## STATED PROBLEM
Reproduce verbatim the lines of the data from the line containing "November [566, 343]" through the final line of the data.

#####

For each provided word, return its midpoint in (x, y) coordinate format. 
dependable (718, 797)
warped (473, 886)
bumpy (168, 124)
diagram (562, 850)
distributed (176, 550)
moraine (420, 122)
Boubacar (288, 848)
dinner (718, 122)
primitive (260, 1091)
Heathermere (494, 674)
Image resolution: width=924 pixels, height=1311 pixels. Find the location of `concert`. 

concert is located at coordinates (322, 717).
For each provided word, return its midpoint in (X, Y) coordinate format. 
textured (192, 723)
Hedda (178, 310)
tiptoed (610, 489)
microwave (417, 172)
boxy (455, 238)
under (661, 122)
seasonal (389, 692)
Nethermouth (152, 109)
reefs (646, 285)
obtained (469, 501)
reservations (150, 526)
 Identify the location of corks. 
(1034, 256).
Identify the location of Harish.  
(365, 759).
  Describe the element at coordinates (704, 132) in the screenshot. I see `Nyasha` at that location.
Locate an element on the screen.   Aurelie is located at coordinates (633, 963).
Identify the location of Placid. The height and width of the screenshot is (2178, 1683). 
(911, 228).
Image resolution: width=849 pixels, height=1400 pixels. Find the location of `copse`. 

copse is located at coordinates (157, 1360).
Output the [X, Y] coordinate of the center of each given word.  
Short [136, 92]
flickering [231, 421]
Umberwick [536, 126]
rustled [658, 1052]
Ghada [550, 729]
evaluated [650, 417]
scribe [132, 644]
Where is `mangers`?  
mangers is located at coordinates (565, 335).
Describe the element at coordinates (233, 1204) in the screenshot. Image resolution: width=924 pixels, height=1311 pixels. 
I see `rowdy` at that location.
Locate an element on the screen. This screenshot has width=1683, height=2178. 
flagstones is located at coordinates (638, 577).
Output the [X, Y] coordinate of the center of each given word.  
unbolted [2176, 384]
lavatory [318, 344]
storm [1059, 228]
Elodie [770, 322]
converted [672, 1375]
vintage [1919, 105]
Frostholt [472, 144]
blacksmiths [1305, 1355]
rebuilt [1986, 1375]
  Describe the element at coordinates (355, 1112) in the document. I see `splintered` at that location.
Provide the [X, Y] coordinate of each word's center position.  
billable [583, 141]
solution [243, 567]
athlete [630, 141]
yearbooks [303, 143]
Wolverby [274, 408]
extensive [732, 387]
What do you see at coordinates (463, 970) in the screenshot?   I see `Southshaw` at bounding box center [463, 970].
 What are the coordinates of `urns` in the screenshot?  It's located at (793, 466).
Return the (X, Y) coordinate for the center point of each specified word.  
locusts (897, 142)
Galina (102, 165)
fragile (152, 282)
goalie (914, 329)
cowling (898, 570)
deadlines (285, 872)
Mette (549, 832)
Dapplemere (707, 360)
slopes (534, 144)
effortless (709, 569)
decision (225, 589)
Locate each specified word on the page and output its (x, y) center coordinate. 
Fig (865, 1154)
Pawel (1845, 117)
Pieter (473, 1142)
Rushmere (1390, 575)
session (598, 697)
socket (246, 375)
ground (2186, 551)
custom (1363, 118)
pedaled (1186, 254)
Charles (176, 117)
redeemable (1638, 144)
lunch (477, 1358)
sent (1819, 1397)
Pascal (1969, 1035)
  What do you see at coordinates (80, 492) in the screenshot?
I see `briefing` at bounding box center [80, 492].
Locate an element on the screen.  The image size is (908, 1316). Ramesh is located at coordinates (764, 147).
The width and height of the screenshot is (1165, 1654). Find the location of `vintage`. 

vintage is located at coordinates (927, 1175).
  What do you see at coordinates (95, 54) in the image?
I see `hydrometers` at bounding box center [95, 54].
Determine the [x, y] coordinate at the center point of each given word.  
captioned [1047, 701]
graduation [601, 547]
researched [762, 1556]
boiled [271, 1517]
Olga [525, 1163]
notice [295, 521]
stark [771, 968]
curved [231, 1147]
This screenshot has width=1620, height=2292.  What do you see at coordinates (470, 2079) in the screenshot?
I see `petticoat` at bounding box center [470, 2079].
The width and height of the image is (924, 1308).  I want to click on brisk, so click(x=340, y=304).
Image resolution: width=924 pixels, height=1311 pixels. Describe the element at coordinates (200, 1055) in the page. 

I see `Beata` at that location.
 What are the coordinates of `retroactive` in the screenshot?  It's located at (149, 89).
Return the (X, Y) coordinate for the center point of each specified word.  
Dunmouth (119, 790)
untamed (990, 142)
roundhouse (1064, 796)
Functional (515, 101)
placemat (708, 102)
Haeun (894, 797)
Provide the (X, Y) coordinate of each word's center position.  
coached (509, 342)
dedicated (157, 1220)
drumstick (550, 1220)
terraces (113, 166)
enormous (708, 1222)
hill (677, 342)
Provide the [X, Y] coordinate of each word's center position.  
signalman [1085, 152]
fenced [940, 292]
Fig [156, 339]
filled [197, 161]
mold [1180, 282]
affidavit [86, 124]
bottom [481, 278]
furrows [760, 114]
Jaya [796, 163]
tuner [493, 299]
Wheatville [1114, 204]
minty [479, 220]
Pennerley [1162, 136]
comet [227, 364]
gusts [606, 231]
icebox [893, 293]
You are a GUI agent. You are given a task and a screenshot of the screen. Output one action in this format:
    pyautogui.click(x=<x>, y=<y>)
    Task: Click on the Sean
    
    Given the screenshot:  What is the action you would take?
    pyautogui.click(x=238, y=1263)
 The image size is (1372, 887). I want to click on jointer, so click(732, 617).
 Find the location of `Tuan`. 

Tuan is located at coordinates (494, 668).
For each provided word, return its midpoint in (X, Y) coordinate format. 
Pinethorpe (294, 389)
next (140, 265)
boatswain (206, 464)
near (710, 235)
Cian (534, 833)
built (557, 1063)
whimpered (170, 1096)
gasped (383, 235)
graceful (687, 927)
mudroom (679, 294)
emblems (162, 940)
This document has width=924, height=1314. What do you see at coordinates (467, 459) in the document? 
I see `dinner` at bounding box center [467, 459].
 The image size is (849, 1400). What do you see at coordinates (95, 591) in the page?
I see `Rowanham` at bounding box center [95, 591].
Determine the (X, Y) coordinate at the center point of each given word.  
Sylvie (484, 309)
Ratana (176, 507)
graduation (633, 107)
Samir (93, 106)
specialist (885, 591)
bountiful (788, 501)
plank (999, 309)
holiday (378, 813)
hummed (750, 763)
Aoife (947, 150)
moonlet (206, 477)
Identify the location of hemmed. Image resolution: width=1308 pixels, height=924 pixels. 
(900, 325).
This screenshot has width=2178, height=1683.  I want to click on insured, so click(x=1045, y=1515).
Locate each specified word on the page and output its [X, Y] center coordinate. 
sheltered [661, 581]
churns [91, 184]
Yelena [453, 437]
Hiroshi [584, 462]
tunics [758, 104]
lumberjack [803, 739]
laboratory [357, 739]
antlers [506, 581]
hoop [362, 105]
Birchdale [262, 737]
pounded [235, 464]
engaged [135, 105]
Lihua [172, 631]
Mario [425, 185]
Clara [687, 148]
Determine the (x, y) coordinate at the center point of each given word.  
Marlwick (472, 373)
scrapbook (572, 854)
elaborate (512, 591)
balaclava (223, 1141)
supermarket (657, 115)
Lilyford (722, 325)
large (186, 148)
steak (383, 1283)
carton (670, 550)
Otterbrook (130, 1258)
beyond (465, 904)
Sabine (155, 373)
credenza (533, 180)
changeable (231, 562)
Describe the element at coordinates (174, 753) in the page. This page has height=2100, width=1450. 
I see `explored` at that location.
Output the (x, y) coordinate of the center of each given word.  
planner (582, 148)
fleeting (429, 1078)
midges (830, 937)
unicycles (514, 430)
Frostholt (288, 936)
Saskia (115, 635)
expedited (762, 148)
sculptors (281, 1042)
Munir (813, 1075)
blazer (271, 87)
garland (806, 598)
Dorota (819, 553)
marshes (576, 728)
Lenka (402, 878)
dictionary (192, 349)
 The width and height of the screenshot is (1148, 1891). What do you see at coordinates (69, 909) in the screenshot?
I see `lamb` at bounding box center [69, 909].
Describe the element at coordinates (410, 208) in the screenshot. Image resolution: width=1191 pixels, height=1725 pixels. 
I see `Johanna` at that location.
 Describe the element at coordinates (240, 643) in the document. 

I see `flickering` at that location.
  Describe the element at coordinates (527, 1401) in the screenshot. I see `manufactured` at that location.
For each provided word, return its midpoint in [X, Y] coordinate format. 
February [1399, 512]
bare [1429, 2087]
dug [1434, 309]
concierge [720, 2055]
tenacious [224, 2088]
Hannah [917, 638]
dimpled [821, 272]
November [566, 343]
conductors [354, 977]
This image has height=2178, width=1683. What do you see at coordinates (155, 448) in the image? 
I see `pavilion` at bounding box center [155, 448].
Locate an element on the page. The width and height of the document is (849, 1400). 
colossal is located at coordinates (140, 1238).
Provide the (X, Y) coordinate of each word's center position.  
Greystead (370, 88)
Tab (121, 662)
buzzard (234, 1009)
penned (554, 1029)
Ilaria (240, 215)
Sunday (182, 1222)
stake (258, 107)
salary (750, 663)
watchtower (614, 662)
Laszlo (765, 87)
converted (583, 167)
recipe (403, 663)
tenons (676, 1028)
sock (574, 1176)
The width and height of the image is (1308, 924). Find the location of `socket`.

#####

## WORKED ANSWER
November [566, 343]
conductors [354, 977]
This image has height=2178, width=1683. What do you see at coordinates (155, 448) in the image? 
I see `pavilion` at bounding box center [155, 448].
Locate an element on the page. The width and height of the document is (849, 1400). 
colossal is located at coordinates (140, 1238).
Provide the (X, Y) coordinate of each word's center position.  
Greystead (370, 88)
Tab (121, 662)
buzzard (234, 1009)
penned (554, 1029)
Ilaria (240, 215)
Sunday (182, 1222)
stake (258, 107)
salary (750, 663)
watchtower (614, 662)
Laszlo (765, 87)
converted (583, 167)
recipe (403, 663)
tenons (676, 1028)
sock (574, 1176)
The width and height of the image is (1308, 924). Find the location of `socket`.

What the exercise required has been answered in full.